§ Activity
Starting at the line containing "[(441,510),(463,513),(466,501),(443,497),(441,510)]" and ending at the line containing "[(88,335),(60,331),(57,351),(85,355),(88,335)]", transcribe the listing below exactly. Keep both end lines, skip the pictures, and copy nothing else.

§ Data under study
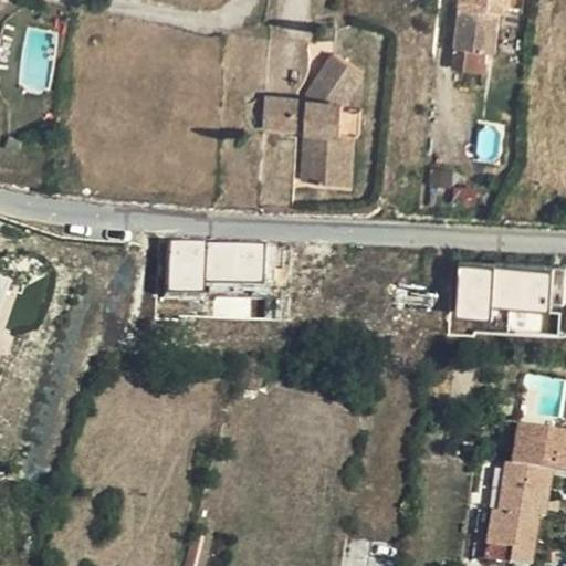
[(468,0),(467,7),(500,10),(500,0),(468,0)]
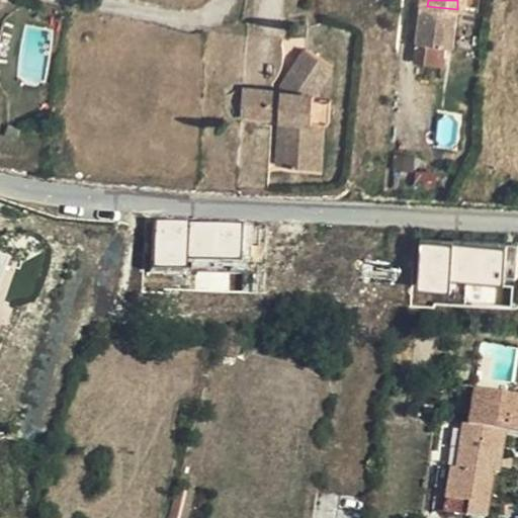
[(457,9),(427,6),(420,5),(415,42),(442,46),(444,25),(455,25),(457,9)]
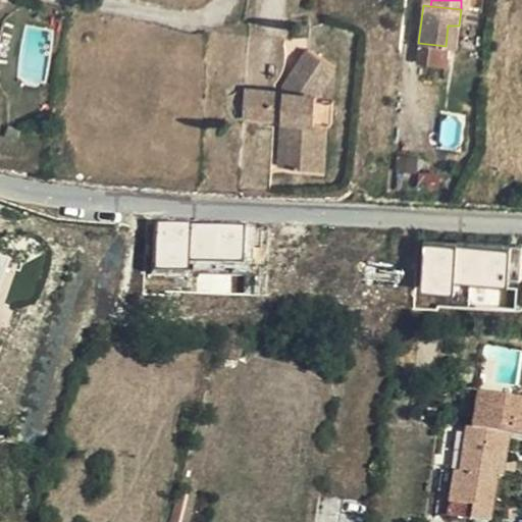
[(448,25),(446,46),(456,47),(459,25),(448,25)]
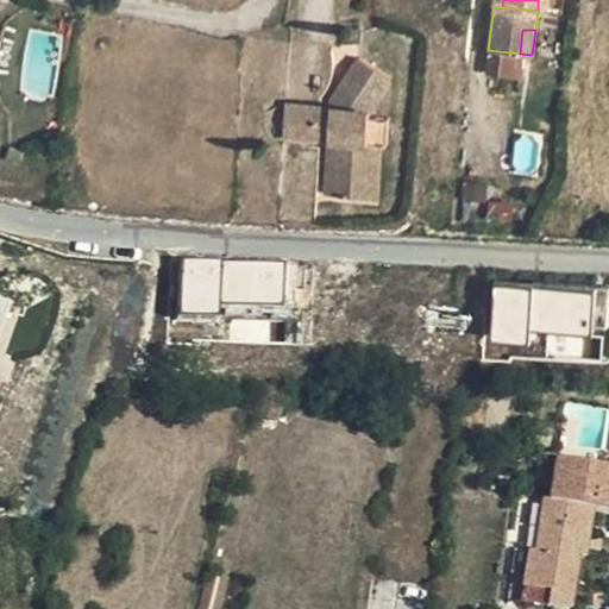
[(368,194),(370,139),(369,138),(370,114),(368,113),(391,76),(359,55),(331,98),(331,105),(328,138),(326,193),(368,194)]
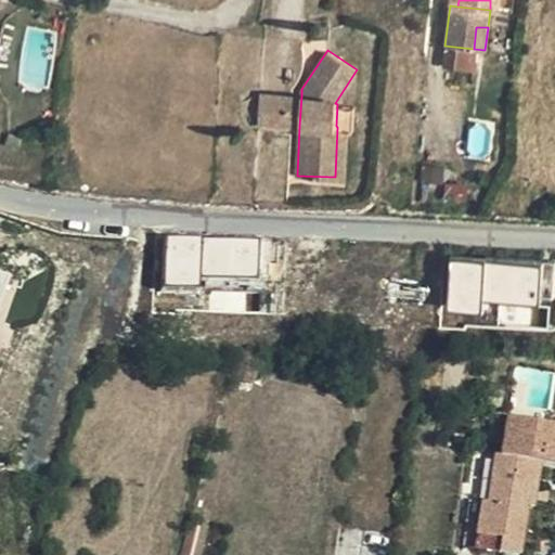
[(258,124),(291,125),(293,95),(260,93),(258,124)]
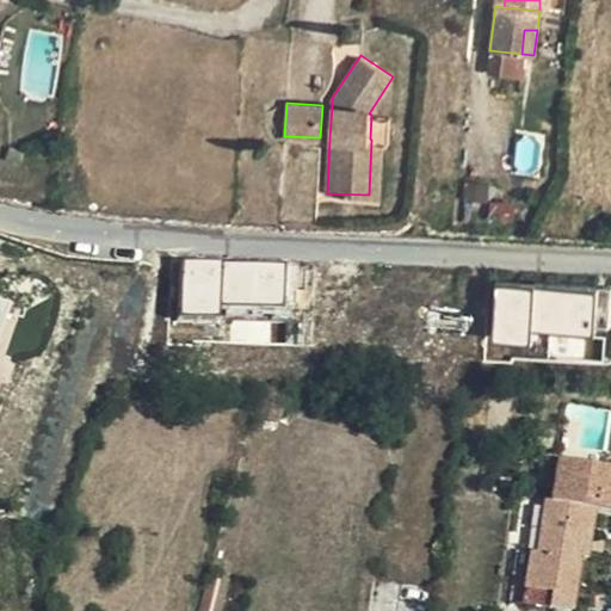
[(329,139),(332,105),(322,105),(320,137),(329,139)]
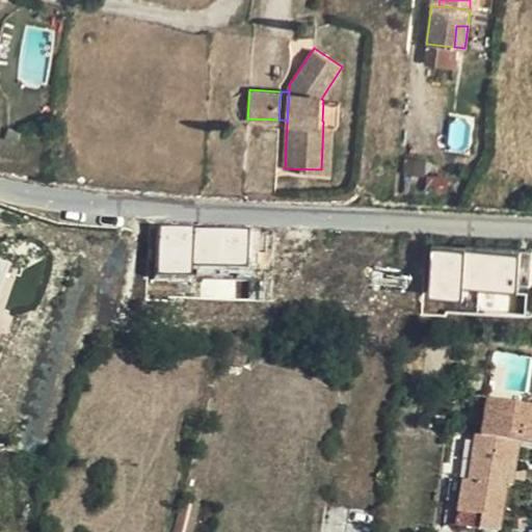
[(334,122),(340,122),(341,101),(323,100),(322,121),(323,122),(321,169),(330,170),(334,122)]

* * *

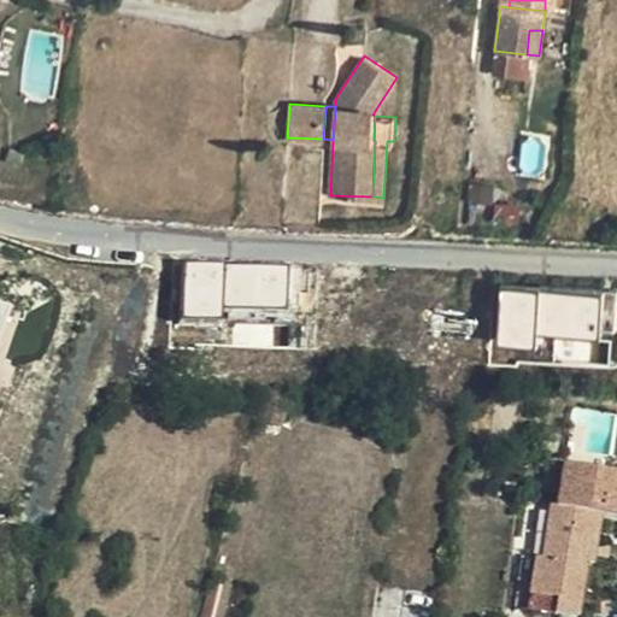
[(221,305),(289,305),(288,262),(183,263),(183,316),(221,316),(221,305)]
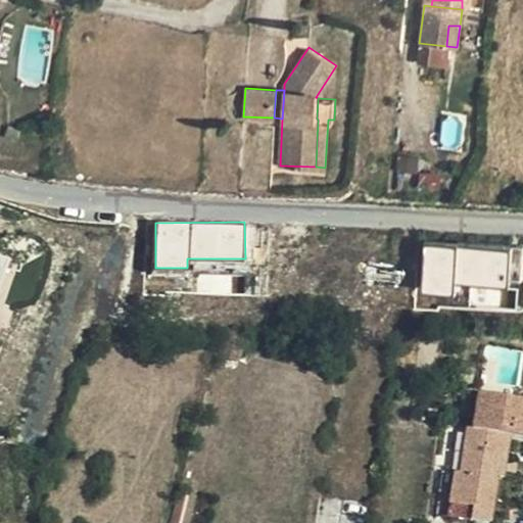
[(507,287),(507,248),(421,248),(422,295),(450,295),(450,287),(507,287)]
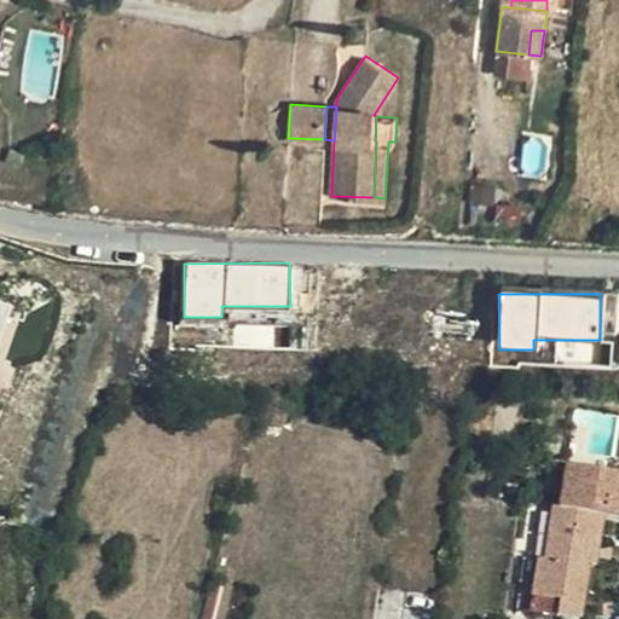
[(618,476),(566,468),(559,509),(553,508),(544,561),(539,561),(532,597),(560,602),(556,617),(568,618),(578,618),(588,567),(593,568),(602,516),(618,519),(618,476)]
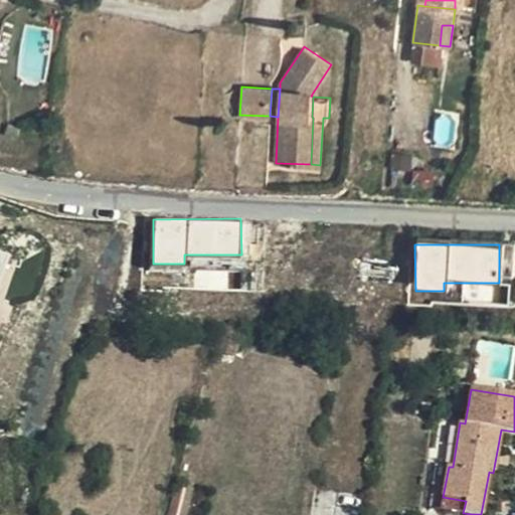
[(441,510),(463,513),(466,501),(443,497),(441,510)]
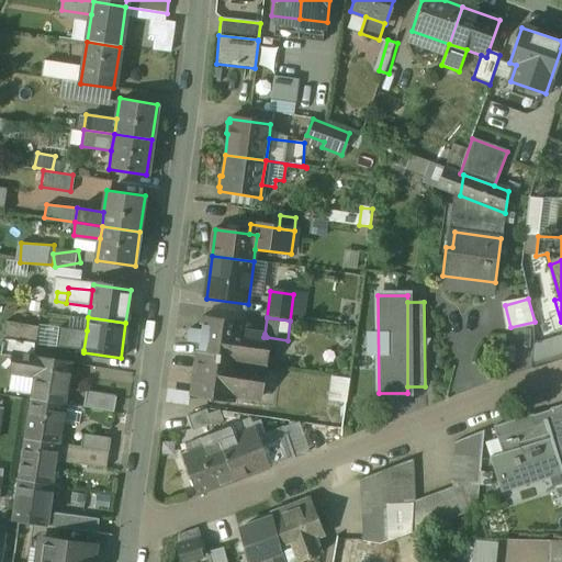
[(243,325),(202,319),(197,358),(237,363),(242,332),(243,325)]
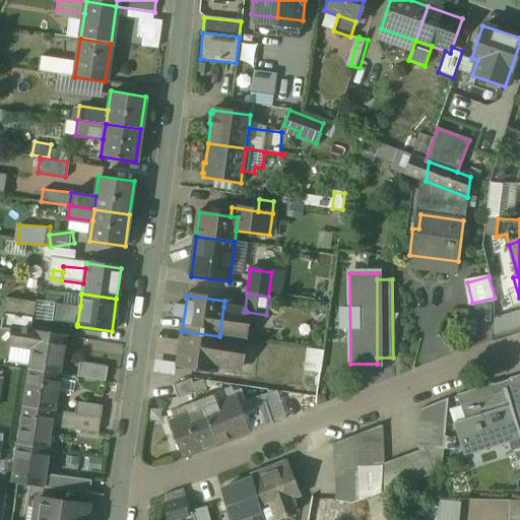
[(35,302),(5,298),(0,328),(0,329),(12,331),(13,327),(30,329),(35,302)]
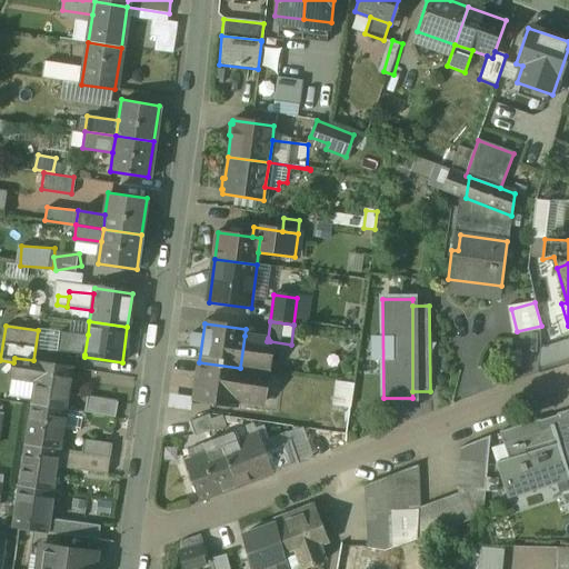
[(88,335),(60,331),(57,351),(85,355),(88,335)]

§ Answer section
[(441,510),(463,513),(466,501),(443,497),(441,510)]
[(243,325),(202,319),(197,358),(237,363),(242,332),(243,325)]
[(35,302),(5,298),(0,328),(0,329),(12,331),(13,327),(30,329),(35,302)]
[(88,335),(60,331),(57,351),(85,355),(88,335)]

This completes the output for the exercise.